### Data ###
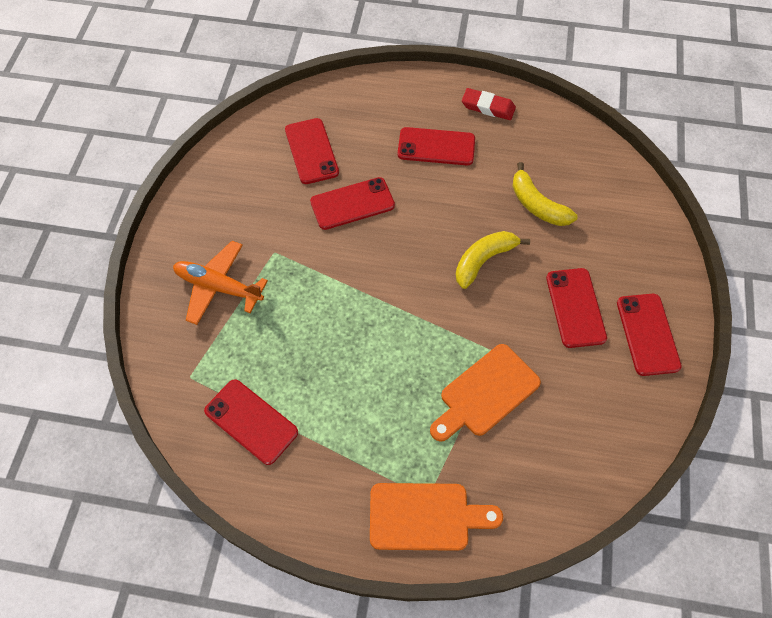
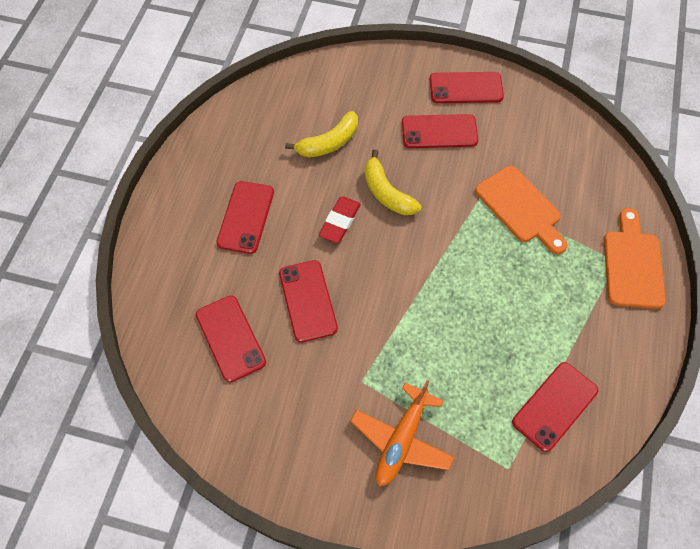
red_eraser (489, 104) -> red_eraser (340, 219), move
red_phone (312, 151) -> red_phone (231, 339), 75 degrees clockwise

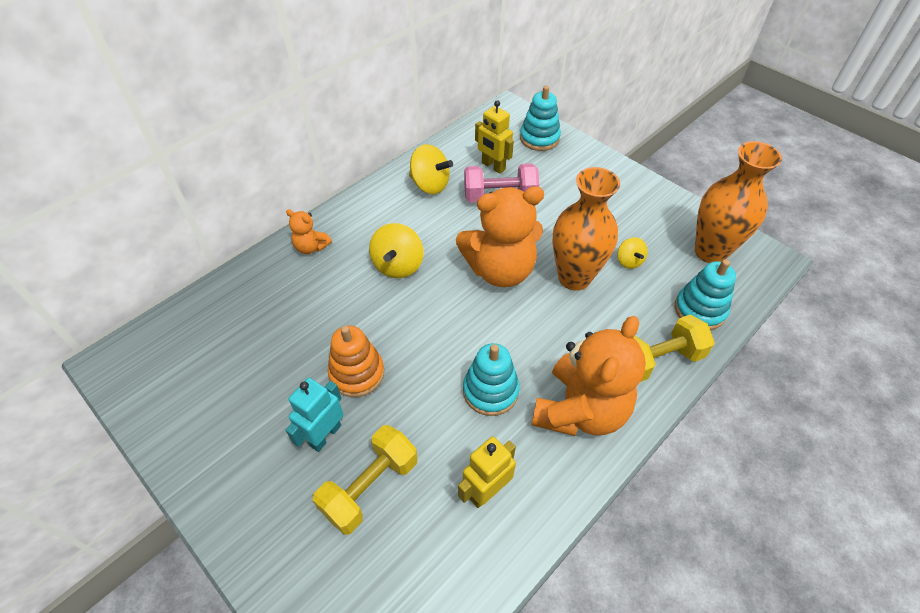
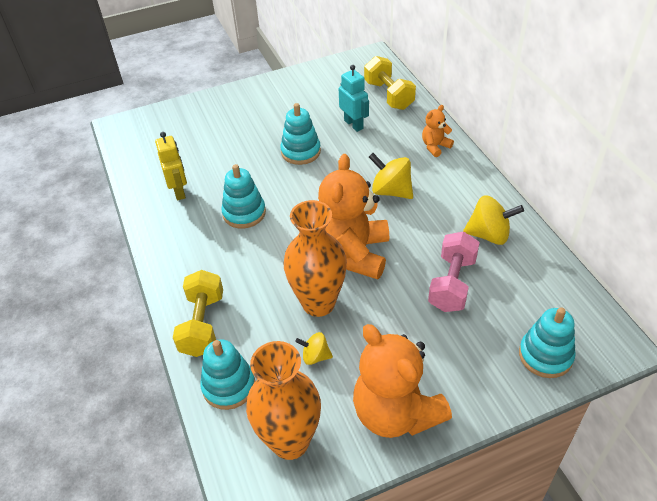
yellow_robot (494, 137) -> none
yellow_spinning_top (431, 169) -> yellow_spinning_top (493, 220), 135 degrees counterclockwise
orange_teddy_bear (588, 376) -> orange_teddy_bear (402, 381), move
orange_stacking_toy (356, 361) -> turquoise_stacking_toy (300, 134)
turquoise_robot (314, 415) -> turquoise_robot (354, 98), move
yellow_dumbbell (365, 480) -> yellow_dumbbell (390, 83), move

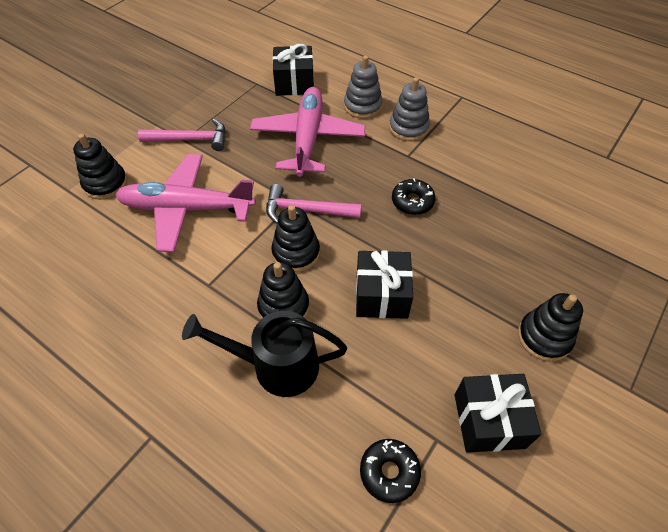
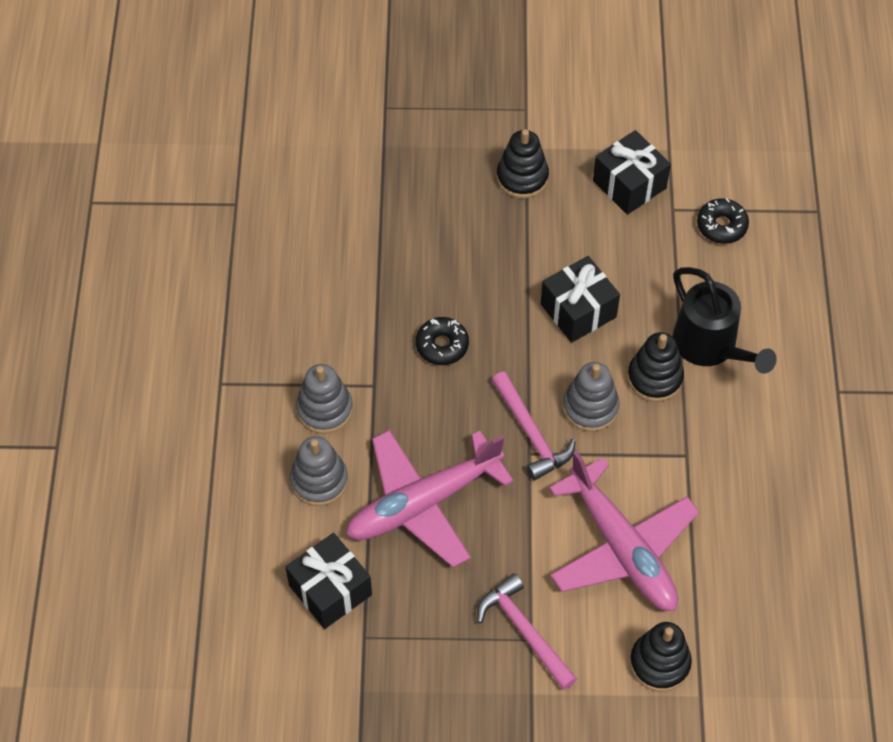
black_stacking_toy (295, 238) -> grey_stacking_toy (591, 397)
###
- **About this exercise**:
The preceding entries are to be written out again exactly, with the pictures removed.

- **Output below**:
red_eraser (489, 104) -> red_eraser (340, 219), move
red_phone (312, 151) -> red_phone (231, 339), 75 degrees clockwise

yellow_robot (494, 137) -> none
yellow_spinning_top (431, 169) -> yellow_spinning_top (493, 220), 135 degrees counterclockwise
orange_teddy_bear (588, 376) -> orange_teddy_bear (402, 381), move
orange_stacking_toy (356, 361) -> turquoise_stacking_toy (300, 134)
turquoise_robot (314, 415) -> turquoise_robot (354, 98), move
yellow_dumbbell (365, 480) -> yellow_dumbbell (390, 83), move

black_stacking_toy (295, 238) -> grey_stacking_toy (591, 397)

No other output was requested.